* [TASK]
After finding "JOY pin VRY: A2 -> A5" in a line below, print that line and the rest of the lines exactly, leaving out all pictures.

====

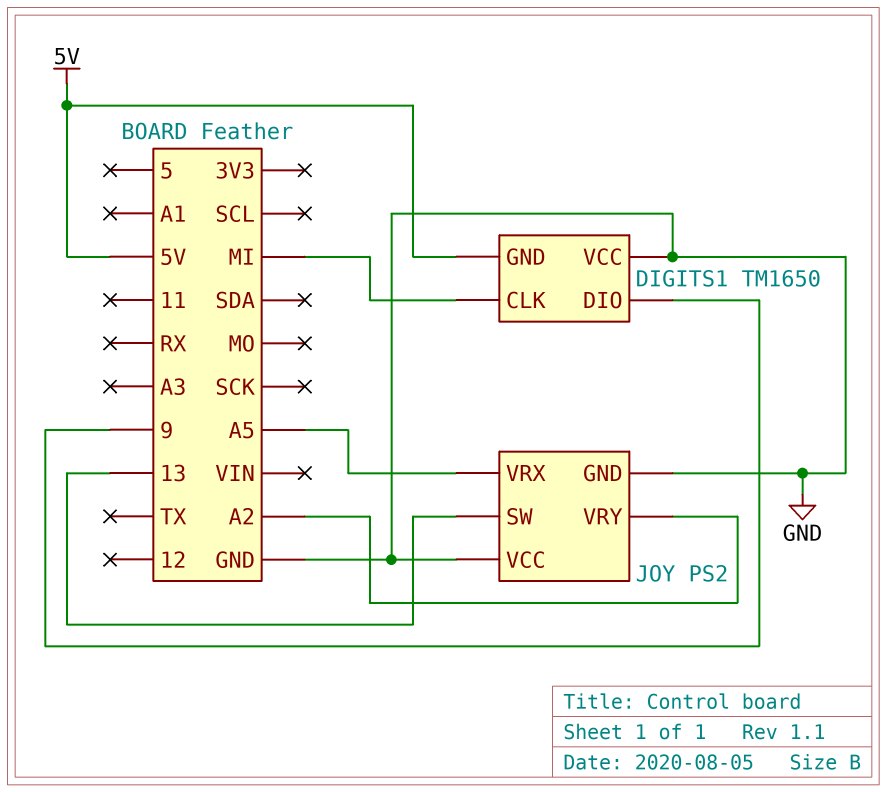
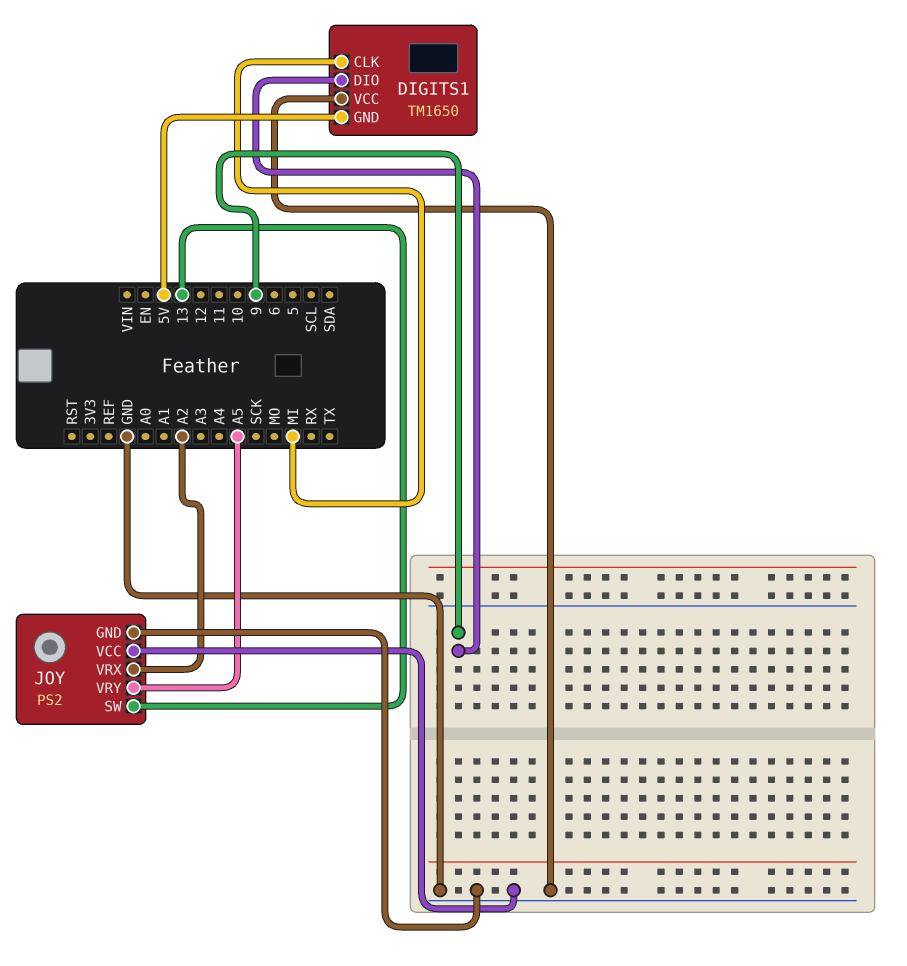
JOY pin VRX: A5 -> A2
JOY pin VRY: A2 -> A5

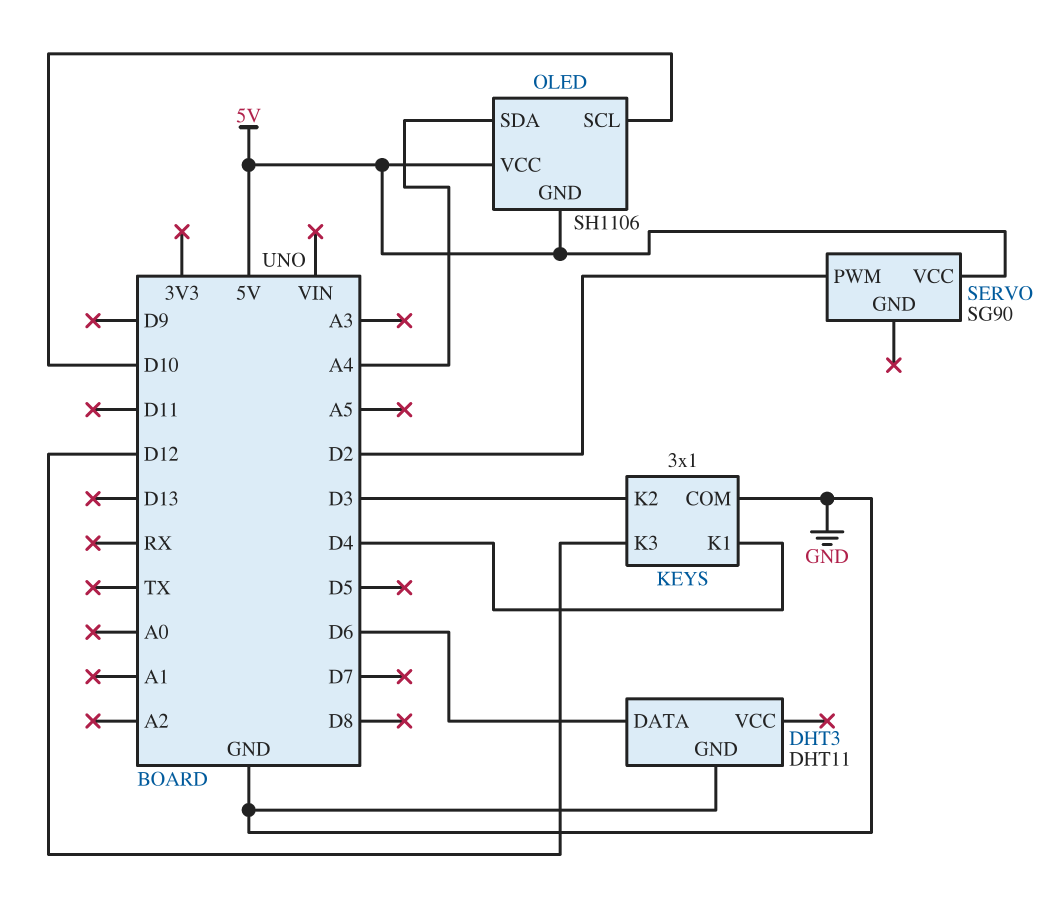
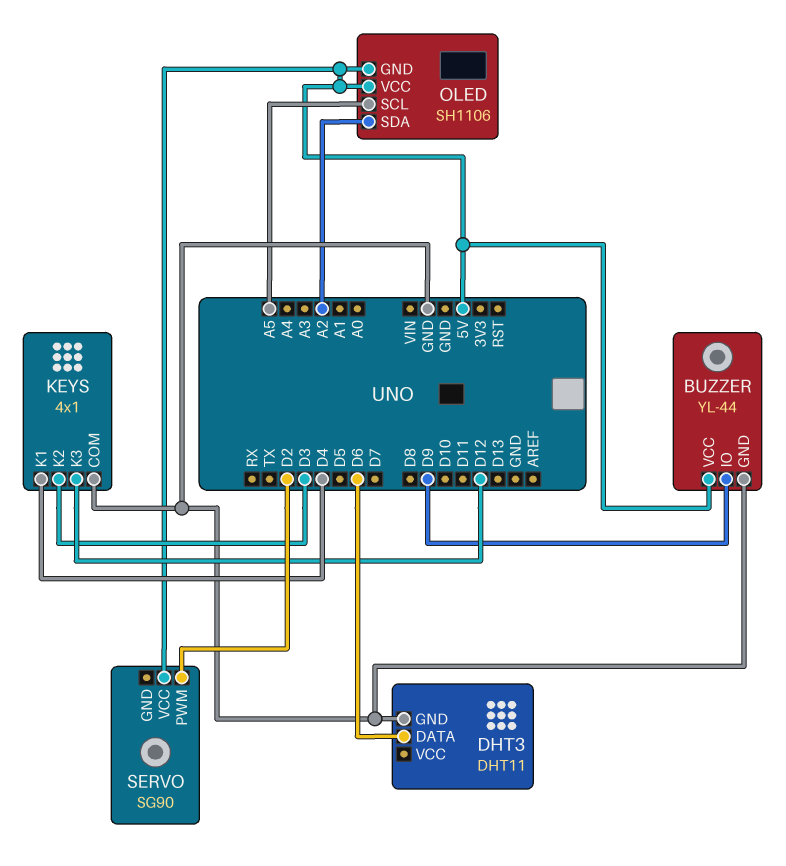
BUZZER: none -> YL-44
BUZZER pin GND: none -> GND
BUZZER pin IO: none -> D9
BUZZER pin VCC: none -> 5V
KEYS: 3x1 -> 4x1
OLED pin SCL: D10 -> A5
OLED pin SDA: A4 -> A2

====

* [EXERCISE ANSWER]
JOY pin VRY: A2 -> A5

BUZZER: none -> YL-44
BUZZER pin GND: none -> GND
BUZZER pin IO: none -> D9
BUZZER pin VCC: none -> 5V
KEYS: 3x1 -> 4x1
OLED pin SCL: D10 -> A5
OLED pin SDA: A4 -> A2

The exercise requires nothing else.